----- SUPPLIED MATERIAL -----

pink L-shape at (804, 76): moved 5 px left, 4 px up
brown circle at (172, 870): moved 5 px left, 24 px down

-----
----- SUPPLIED MATERIAL -----

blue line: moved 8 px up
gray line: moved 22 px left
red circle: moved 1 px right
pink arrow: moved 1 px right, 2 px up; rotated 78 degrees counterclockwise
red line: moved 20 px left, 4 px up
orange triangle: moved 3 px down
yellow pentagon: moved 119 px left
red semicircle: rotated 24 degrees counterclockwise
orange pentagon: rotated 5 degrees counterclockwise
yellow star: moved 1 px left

-----
----- SUPPLIED MATERIAL -----

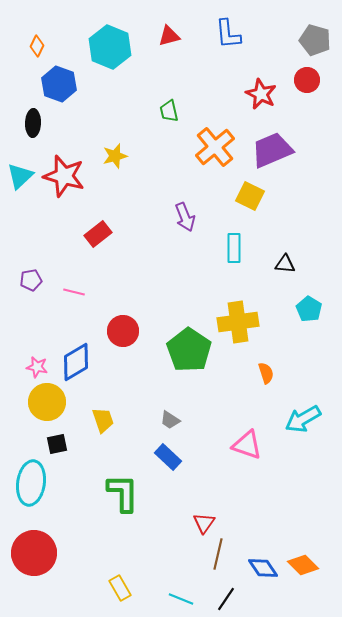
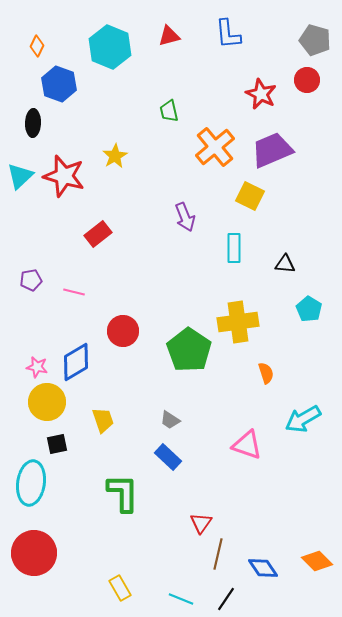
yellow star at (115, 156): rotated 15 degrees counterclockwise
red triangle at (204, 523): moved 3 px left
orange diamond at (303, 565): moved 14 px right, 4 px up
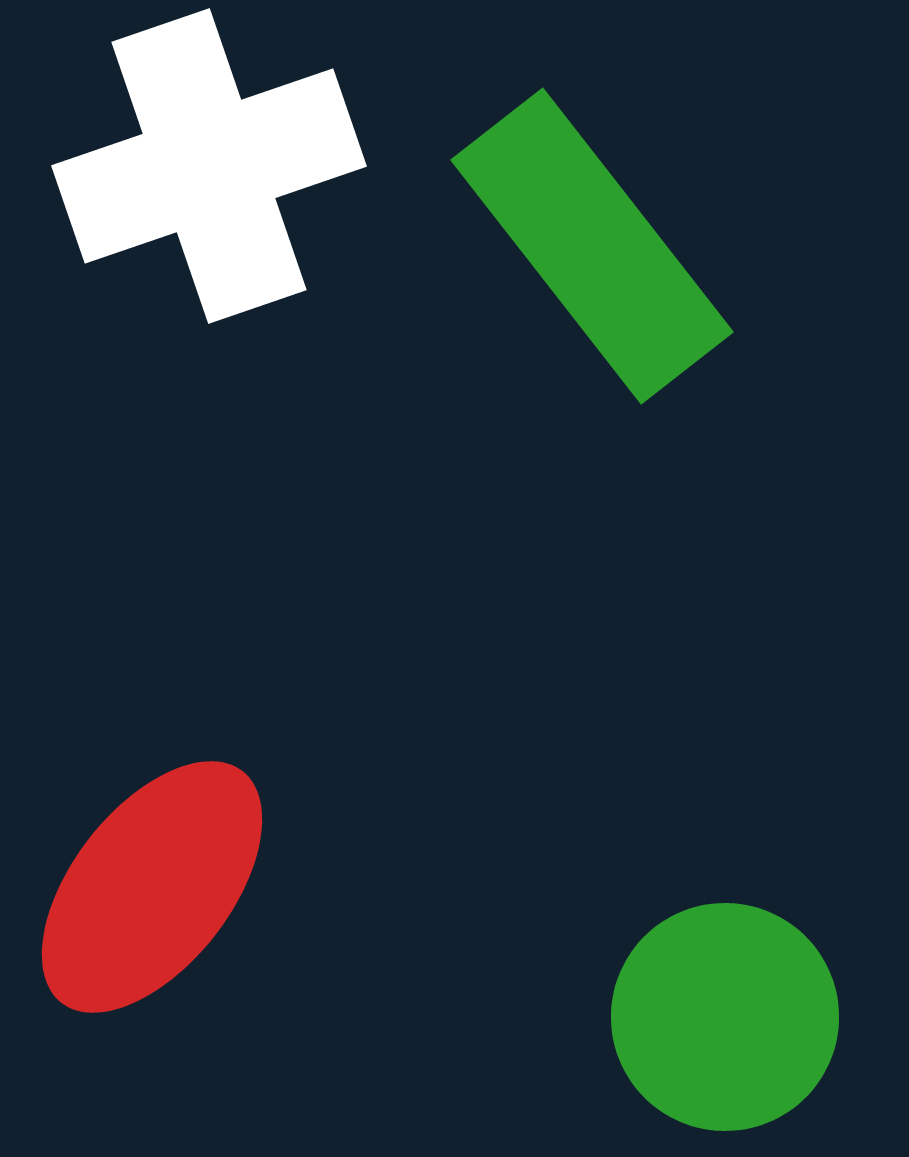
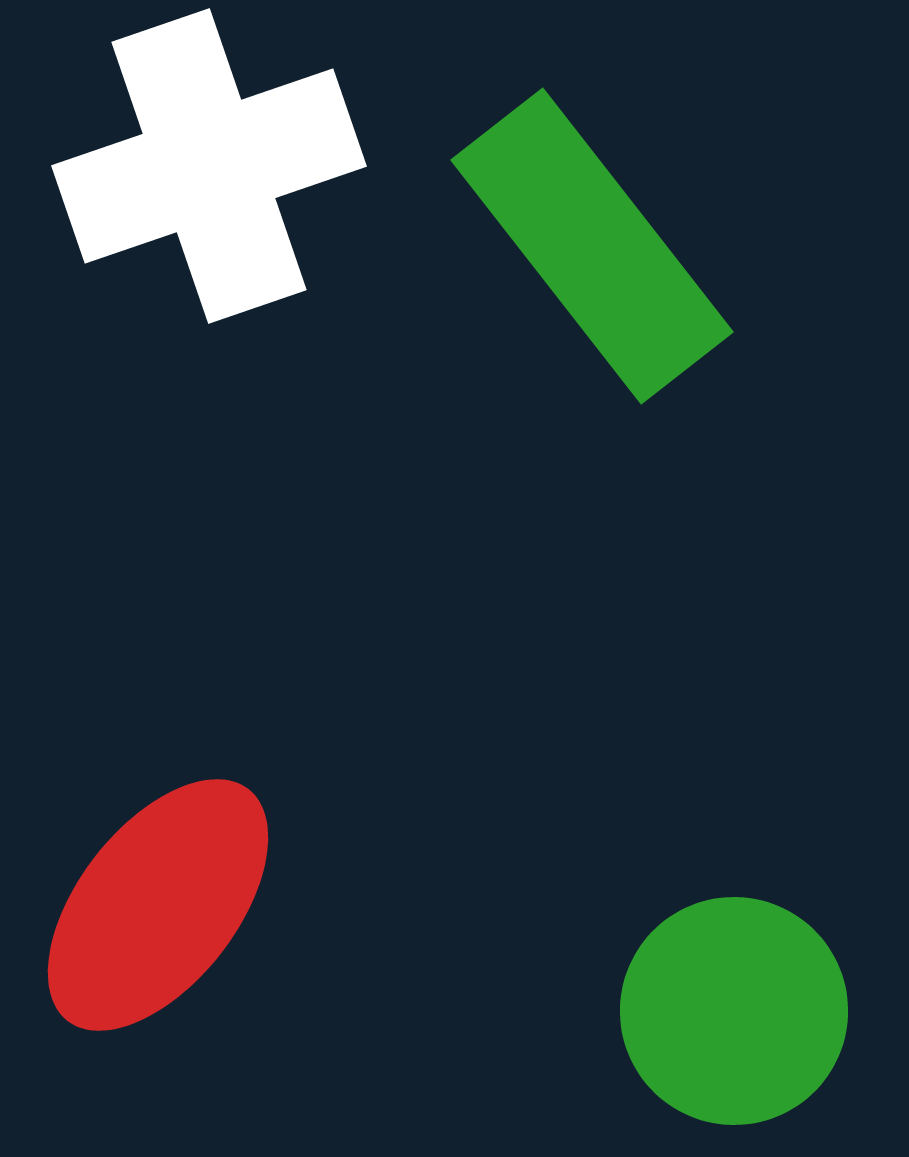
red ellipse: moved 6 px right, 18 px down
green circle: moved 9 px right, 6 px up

-----

- [TASK DESCRIPTION]
Only the lines above from the line with "pink L-shape at" to the line with "brown circle at", those two lines included, should be reproduced exactly.

- [RESPONSE BOX]
pink L-shape at (804, 76): moved 5 px left, 4 px up
brown circle at (172, 870): moved 5 px left, 24 px down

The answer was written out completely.